What the task asks: Could you print all the entries below exactly as they appear, omitting the pictures?

___ The data ___

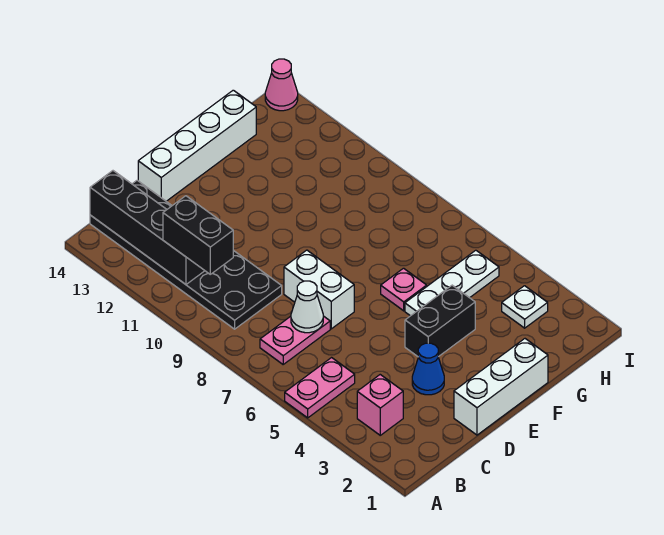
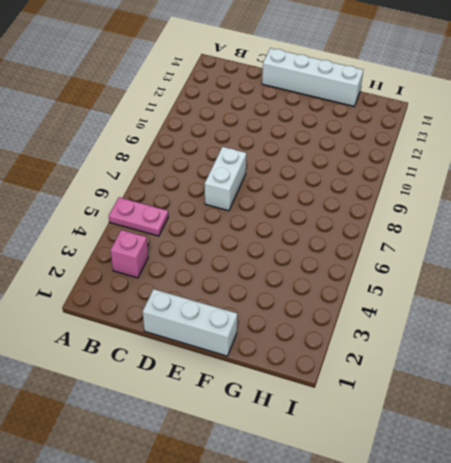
none -> pink 1x2 plate [260,316,330,364]
none -> black 2x6 plate [90,180,282,329]
none -> blue 1x1 cone [412,343,444,395]

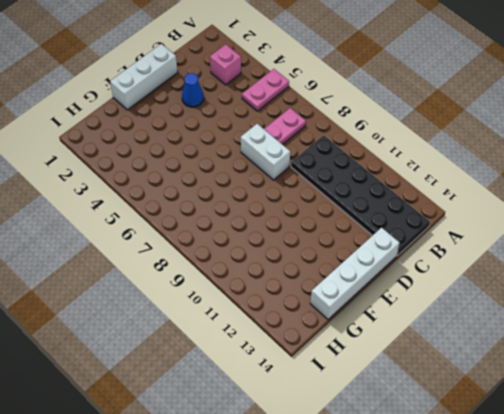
none -> black 1x2 brick [405,285,475,357]
none -> white 1x3 plate [405,250,499,316]
none -> pink 1x1 plate [381,268,427,311]

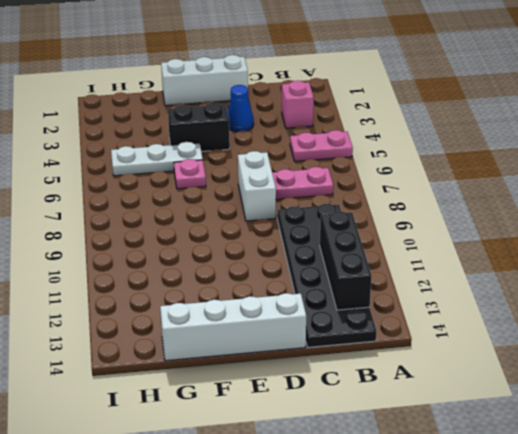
black 1x3 brick [320,211,372,310] -> black 1x4 brick [90,171,205,284]
none -> white 1x1 plate [502,286,548,328]
none -> pink 1x1 cone [265,59,298,111]
none -> white 1x1 cone [291,281,323,333]

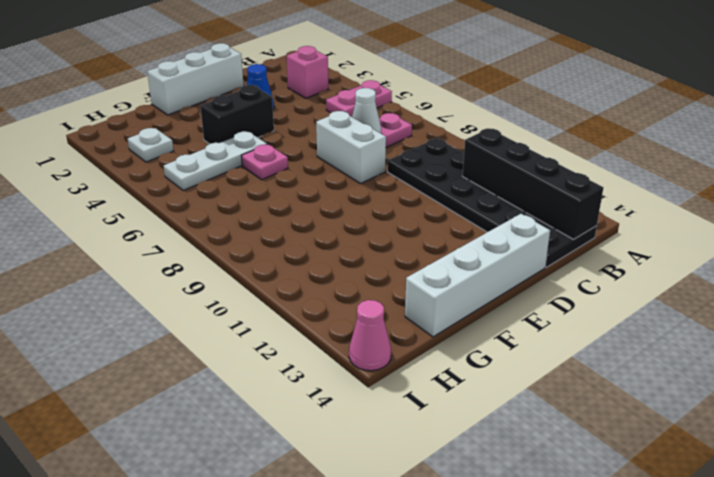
none -> black 1x2 brick [163,196,233,274]

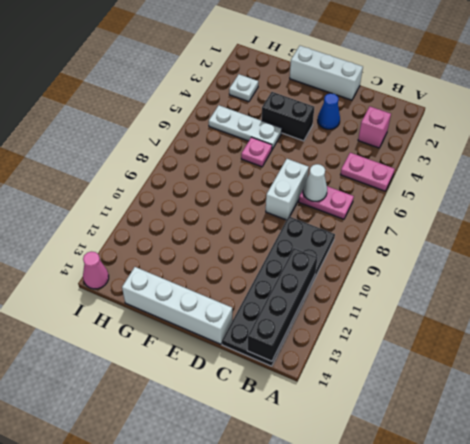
none -> black 1x2 brick [163,196,233,274]

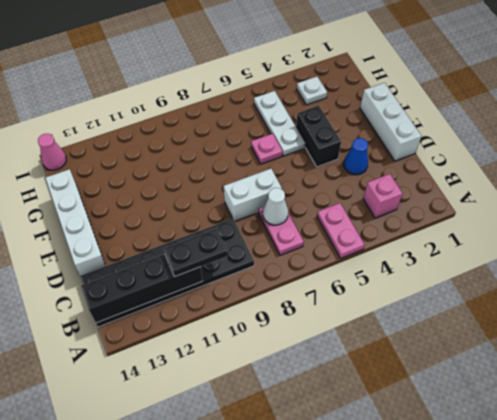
black 1x2 plate [164,229,228,277] -> black 1x2 brick [163,196,233,274]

___

Result of the task:
none -> pink 1x2 plate [260,316,330,364]
none -> black 2x6 plate [90,180,282,329]
none -> blue 1x1 cone [412,343,444,395]

none -> black 1x2 brick [405,285,475,357]
none -> white 1x3 plate [405,250,499,316]
none -> pink 1x1 plate [381,268,427,311]

black 1x3 brick [320,211,372,310] -> black 1x4 brick [90,171,205,284]
none -> white 1x1 plate [502,286,548,328]
none -> pink 1x1 cone [265,59,298,111]
none -> white 1x1 cone [291,281,323,333]

none -> black 1x2 brick [163,196,233,274]

none -> black 1x2 brick [163,196,233,274]

black 1x2 plate [164,229,228,277] -> black 1x2 brick [163,196,233,274]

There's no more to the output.